#### TASK REQUIREMENTS
Give the total of lines holding the word "white" in the records below, and nothing else.

^^^^^^^^^^^^^^^^

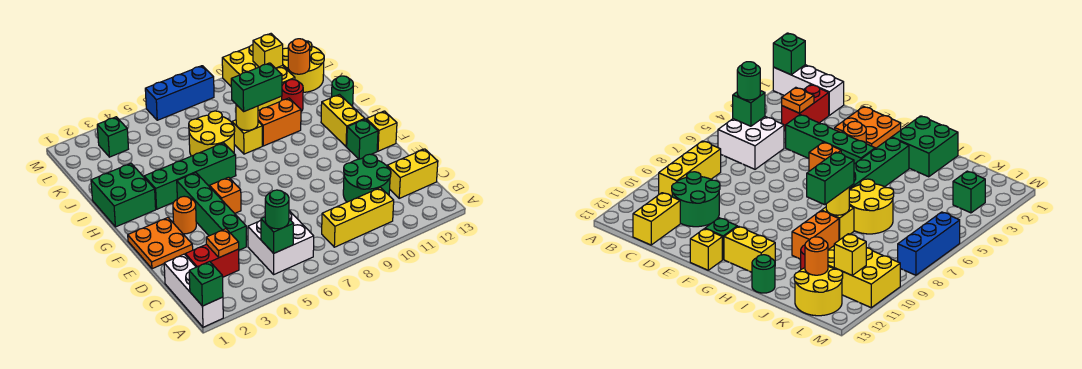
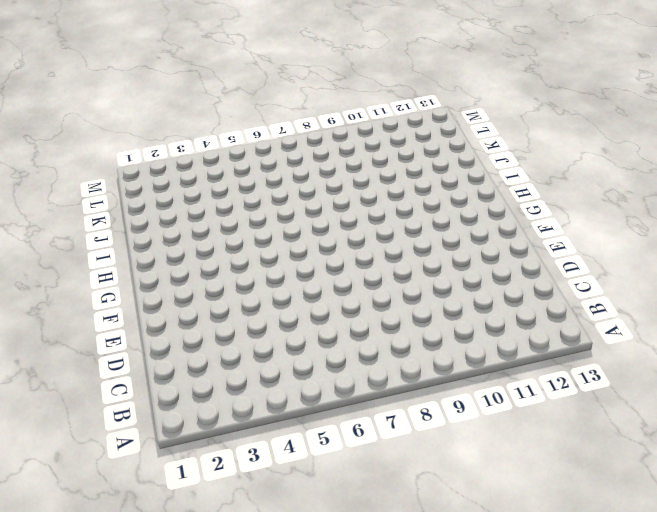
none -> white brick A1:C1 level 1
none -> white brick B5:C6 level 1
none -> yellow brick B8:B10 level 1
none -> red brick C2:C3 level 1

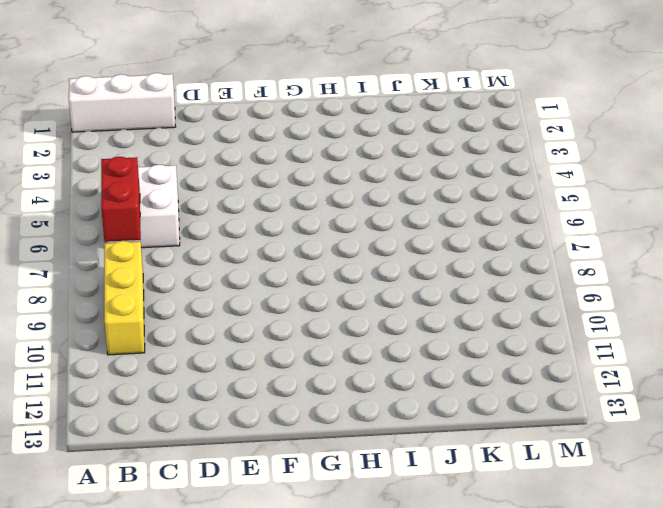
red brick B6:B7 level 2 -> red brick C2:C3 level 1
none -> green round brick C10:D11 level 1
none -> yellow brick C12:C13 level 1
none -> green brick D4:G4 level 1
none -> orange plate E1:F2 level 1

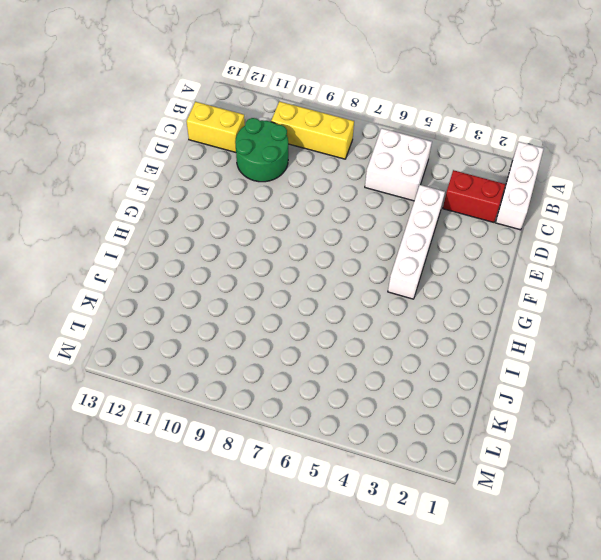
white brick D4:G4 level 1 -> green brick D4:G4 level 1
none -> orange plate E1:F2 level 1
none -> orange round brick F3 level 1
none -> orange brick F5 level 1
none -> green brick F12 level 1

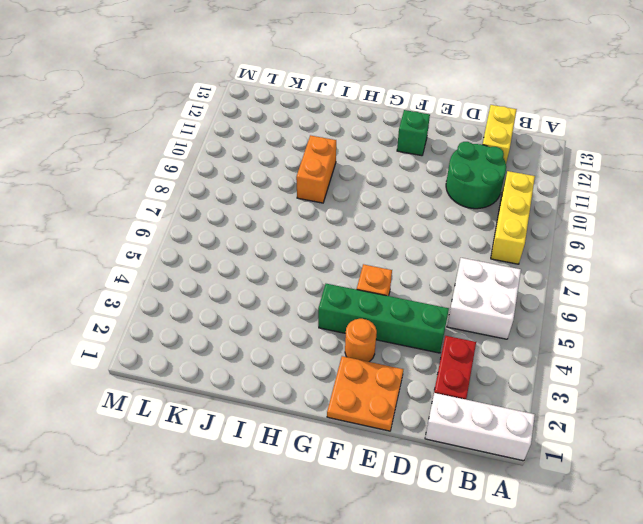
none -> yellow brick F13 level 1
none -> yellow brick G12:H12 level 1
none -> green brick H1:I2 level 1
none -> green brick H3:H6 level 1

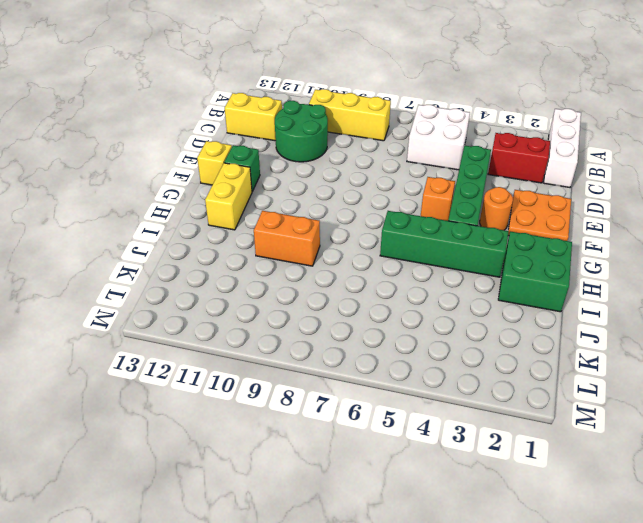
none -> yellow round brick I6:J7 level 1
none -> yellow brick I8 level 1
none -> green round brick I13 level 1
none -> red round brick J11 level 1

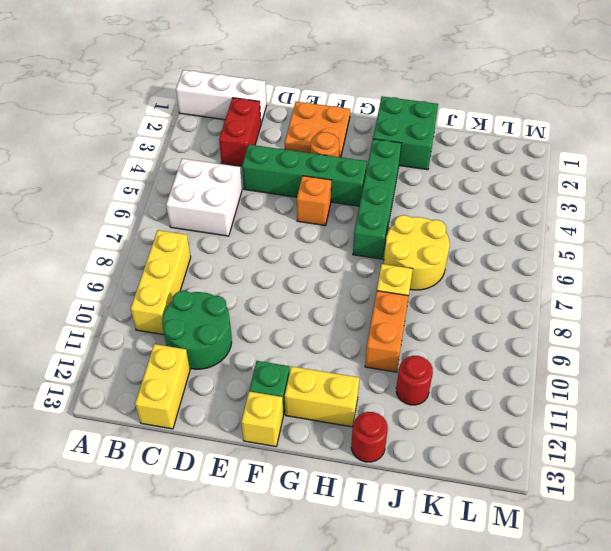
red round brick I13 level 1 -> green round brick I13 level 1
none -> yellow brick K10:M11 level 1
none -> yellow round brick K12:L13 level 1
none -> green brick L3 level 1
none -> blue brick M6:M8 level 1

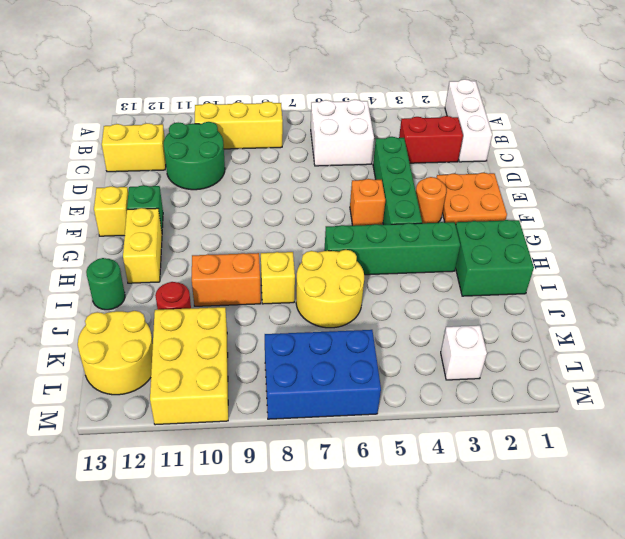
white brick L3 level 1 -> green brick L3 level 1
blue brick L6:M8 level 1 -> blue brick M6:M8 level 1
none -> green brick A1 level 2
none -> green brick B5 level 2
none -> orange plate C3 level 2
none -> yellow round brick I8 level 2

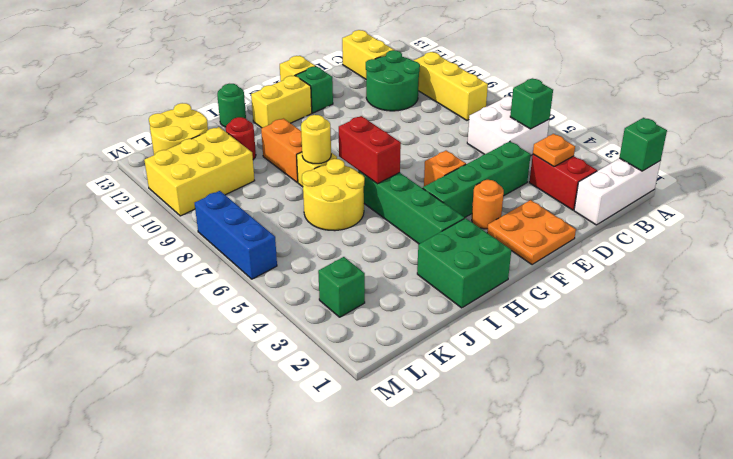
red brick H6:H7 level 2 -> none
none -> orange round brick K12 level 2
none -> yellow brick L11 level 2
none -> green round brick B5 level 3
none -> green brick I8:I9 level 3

^^^^^^^^^^^^^^^^

#### REPLY TO THE TASK
4